(Problem statement) Go line by line through the entries below and copy those containing the string "teapot".

(Exercise materials)
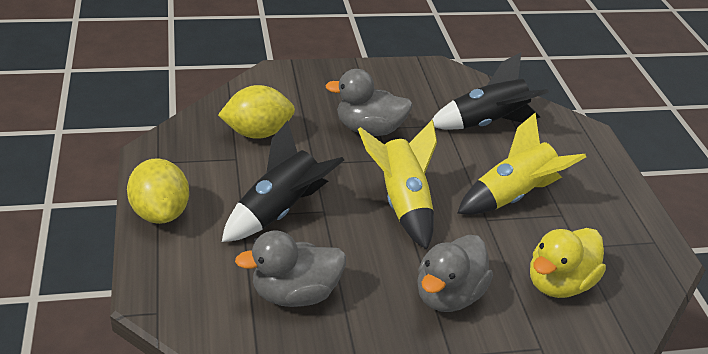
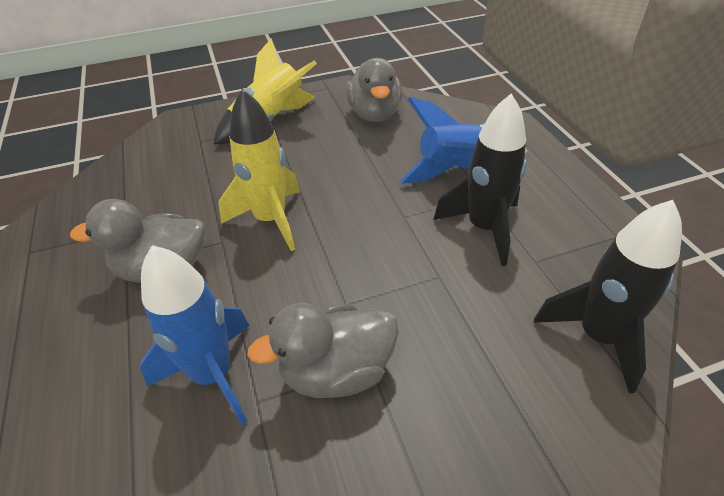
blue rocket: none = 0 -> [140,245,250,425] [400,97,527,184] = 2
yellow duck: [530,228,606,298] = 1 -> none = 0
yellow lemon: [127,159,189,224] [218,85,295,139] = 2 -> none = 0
* * *
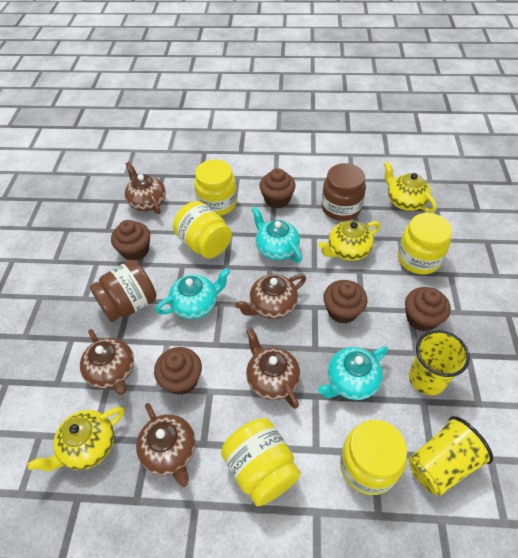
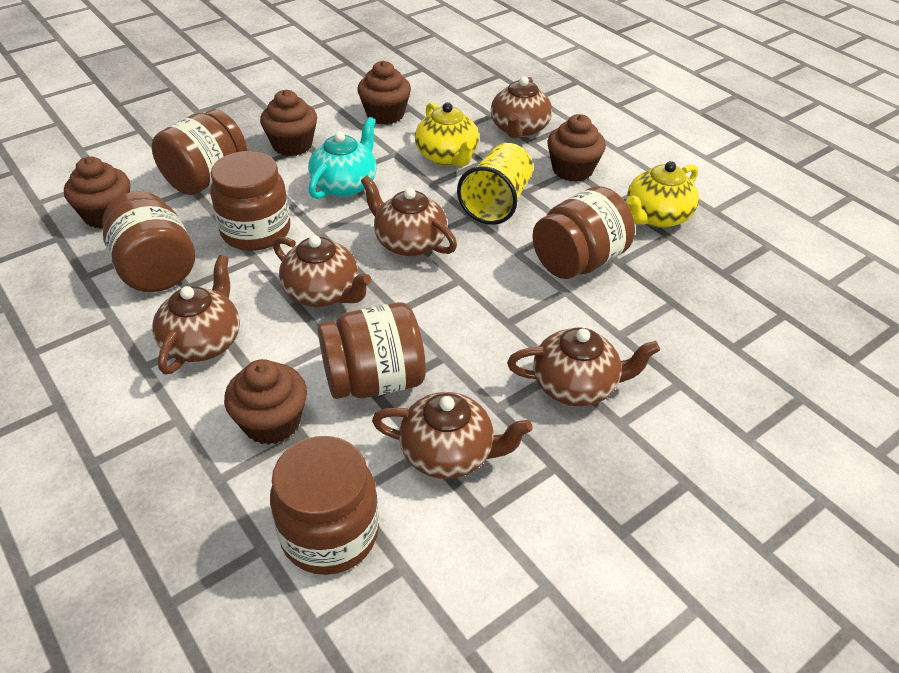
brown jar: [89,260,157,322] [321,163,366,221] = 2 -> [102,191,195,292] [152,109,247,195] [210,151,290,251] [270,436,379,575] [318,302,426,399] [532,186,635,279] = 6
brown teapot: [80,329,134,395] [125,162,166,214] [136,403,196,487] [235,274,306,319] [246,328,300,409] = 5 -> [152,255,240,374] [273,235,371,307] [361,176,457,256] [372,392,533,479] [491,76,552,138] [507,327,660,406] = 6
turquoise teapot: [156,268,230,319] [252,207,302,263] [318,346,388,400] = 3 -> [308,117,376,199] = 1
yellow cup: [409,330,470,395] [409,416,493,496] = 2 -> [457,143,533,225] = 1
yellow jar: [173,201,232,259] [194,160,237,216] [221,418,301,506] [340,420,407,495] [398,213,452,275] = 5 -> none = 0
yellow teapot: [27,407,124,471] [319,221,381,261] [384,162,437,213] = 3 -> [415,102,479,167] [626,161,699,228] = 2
...
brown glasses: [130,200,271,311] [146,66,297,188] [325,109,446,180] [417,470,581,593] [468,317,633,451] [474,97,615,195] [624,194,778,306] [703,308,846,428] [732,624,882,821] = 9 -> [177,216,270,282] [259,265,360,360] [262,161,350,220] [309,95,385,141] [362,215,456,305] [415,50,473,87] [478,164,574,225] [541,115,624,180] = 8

(Task solution)
brown teapot: [80,329,134,395] [125,162,166,214] [136,403,196,487] [235,274,306,319] [246,328,300,409] = 5 -> [152,255,240,374] [273,235,371,307] [361,176,457,256] [372,392,533,479] [491,76,552,138] [507,327,660,406] = 6
turquoise teapot: [156,268,230,319] [252,207,302,263] [318,346,388,400] = 3 -> [308,117,376,199] = 1
yellow teapot: [27,407,124,471] [319,221,381,261] [384,162,437,213] = 3 -> [415,102,479,167] [626,161,699,228] = 2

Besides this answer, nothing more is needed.